**WORK TO BE COMPLETED:**
All records are to be transcribed in full; any pictures among them are to be skipped.

(Scene change data)
+ + + + + + +

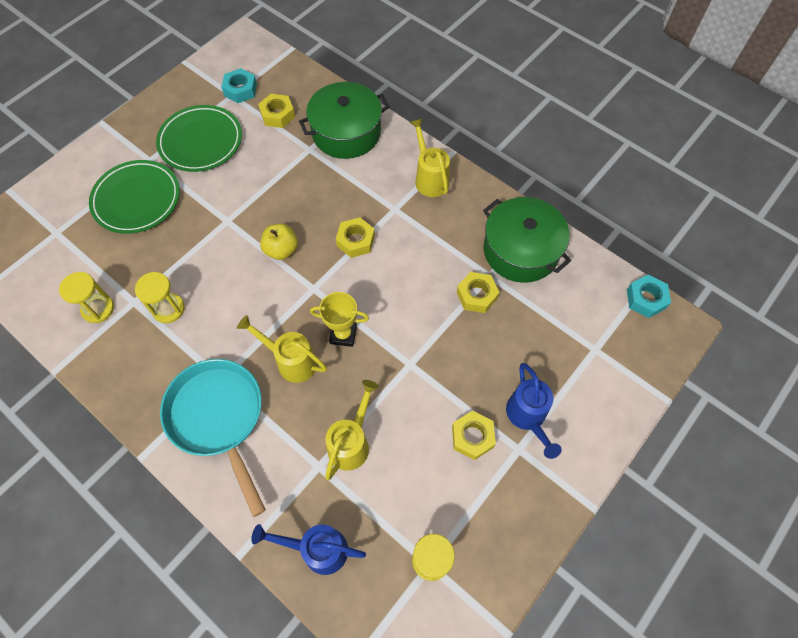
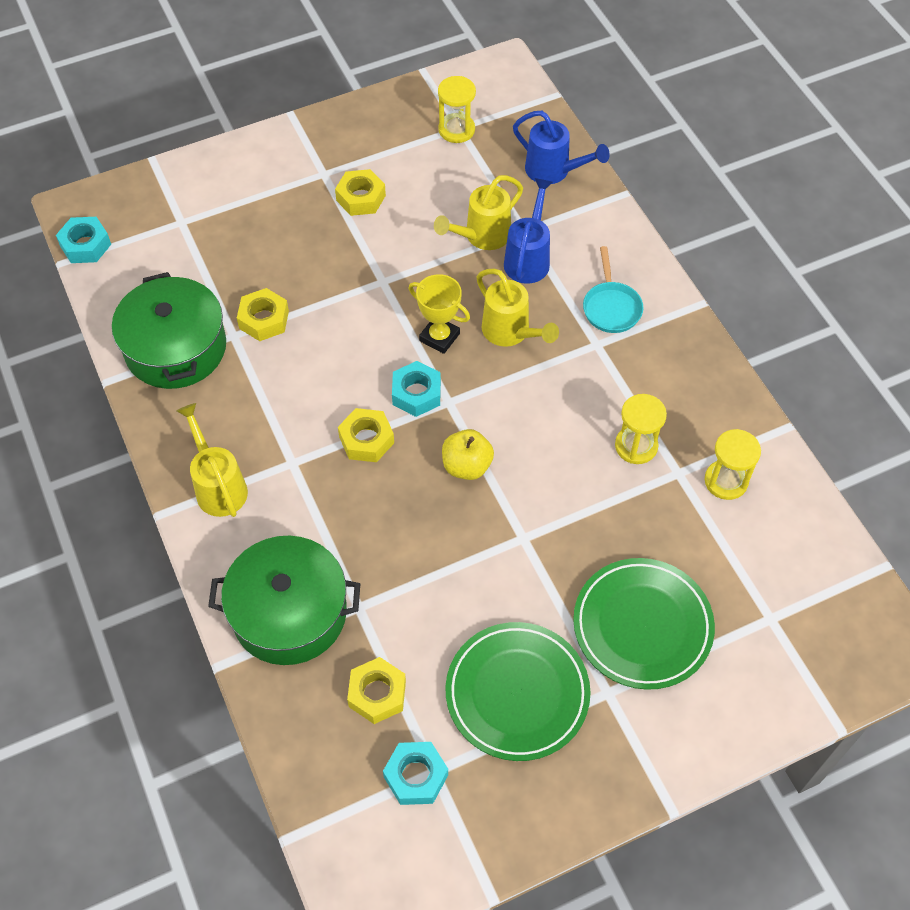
camera: 155 degrees left, 5 degrees down
(219, 418) = (611, 307): turquoise pan -> turquoise pan, size x0.52
(338, 285) = (416, 393): none -> turquoise nut
(430, 178) = (218, 486): yellow watering can -> yellow watering can turned 150 degrees clockwise
(528, 416) = (295, 194): blue watering can -> blue watering can (528, 259)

+ + + + + + +

**RESPONSE AREA:**
camera: 155 degrees left, 5 degrees down
(219, 418) = (611, 307): turquoise pan -> turquoise pan, size x0.52
(338, 285) = (416, 393): none -> turquoise nut
(430, 178) = (218, 486): yellow watering can -> yellow watering can turned 150 degrees clockwise
(528, 416) = (295, 194): blue watering can -> blue watering can (528, 259)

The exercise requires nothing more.